◆ Exercise description: Lines before the one containing "orange hammer: 6 -> 5" are left out; copy that line and every later line through the end of the data exactly.

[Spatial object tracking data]
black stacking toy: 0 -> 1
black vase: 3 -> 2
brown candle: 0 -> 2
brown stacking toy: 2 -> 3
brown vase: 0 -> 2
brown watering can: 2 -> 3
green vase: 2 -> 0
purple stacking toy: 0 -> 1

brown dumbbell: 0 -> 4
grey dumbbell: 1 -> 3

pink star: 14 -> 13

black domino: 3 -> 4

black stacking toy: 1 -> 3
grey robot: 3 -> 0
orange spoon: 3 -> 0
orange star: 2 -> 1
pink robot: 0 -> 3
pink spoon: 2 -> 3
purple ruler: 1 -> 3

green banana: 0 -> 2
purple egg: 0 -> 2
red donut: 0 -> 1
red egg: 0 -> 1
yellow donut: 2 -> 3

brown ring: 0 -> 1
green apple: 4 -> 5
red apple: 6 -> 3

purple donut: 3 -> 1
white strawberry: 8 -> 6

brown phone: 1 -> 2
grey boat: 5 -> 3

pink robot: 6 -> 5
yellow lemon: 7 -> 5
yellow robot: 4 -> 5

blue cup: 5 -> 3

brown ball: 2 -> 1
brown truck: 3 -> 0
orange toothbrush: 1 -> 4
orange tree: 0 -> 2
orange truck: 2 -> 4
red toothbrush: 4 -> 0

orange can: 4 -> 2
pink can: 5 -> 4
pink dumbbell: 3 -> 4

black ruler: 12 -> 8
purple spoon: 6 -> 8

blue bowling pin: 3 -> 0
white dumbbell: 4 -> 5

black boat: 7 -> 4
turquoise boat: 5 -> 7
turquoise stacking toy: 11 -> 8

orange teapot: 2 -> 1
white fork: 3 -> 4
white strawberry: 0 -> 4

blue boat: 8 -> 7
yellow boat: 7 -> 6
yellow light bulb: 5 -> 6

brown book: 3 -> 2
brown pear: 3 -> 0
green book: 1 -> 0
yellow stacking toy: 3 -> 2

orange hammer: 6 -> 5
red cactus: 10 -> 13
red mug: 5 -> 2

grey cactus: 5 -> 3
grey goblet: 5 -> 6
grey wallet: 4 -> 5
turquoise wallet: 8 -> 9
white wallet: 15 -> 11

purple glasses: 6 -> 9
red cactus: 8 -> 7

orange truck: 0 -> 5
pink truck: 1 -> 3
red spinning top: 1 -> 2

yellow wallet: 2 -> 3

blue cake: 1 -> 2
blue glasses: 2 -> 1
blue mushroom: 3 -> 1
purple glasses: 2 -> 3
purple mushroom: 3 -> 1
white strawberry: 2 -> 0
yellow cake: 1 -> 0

◆ Result:
orange hammer: 6 -> 5
red cactus: 10 -> 13
red mug: 5 -> 2

grey cactus: 5 -> 3
grey goblet: 5 -> 6
grey wallet: 4 -> 5
turquoise wallet: 8 -> 9
white wallet: 15 -> 11

purple glasses: 6 -> 9
red cactus: 8 -> 7

orange truck: 0 -> 5
pink truck: 1 -> 3
red spinning top: 1 -> 2

yellow wallet: 2 -> 3

blue cake: 1 -> 2
blue glasses: 2 -> 1
blue mushroom: 3 -> 1
purple glasses: 2 -> 3
purple mushroom: 3 -> 1
white strawberry: 2 -> 0
yellow cake: 1 -> 0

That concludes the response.